Among the entries below, which lines include the string "test"? Show each one.

——————

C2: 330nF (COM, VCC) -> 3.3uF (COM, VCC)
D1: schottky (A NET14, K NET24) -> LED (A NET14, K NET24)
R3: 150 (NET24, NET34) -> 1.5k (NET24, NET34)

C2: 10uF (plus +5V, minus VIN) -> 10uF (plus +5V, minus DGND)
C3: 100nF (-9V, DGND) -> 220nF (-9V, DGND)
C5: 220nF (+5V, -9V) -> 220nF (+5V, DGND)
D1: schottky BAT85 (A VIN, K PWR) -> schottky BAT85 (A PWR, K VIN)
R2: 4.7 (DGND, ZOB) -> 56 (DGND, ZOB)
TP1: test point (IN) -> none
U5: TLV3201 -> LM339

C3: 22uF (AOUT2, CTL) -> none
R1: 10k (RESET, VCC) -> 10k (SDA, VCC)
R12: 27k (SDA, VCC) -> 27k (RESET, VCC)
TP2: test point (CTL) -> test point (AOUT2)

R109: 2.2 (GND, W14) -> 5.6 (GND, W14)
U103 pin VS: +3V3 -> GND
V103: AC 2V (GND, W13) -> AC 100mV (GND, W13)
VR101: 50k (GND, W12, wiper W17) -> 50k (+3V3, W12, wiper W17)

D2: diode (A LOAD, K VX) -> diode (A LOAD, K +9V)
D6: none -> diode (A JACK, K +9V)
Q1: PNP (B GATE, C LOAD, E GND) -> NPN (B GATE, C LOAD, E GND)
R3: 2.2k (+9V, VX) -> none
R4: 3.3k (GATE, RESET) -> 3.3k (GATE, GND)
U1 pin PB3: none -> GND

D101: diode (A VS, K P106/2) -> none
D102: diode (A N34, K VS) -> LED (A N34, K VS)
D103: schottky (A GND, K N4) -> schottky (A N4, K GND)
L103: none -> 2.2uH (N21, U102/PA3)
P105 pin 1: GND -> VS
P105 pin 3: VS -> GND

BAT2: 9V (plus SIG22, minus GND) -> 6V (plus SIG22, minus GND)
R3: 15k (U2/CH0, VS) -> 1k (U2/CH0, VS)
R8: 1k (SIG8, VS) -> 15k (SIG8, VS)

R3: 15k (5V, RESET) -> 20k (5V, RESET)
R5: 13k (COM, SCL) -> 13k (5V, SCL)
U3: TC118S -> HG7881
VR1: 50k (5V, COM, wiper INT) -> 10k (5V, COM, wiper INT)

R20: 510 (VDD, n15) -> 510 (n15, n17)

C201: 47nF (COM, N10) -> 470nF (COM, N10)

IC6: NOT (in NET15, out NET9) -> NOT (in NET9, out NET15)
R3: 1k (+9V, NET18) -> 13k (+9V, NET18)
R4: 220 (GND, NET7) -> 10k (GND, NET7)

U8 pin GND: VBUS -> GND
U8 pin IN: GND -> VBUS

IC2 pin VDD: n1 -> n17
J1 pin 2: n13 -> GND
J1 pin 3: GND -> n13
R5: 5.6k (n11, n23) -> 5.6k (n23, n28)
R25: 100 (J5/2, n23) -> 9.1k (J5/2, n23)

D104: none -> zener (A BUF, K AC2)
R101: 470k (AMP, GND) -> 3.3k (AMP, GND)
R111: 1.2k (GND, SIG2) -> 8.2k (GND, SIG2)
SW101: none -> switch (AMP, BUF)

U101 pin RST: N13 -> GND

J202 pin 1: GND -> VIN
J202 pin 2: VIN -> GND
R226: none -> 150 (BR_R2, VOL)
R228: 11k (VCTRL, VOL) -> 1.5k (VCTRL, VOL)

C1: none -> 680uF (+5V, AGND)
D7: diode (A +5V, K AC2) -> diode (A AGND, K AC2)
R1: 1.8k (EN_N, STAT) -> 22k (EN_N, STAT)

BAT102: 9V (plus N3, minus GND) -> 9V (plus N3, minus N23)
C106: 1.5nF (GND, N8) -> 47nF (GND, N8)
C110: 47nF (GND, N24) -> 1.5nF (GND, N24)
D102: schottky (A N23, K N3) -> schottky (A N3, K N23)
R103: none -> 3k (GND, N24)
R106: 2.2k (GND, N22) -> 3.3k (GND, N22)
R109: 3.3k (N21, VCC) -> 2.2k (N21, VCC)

——————

OUTPUT:
TP1: test point (IN) -> none
TP2: test point (CTL) -> test point (AOUT2)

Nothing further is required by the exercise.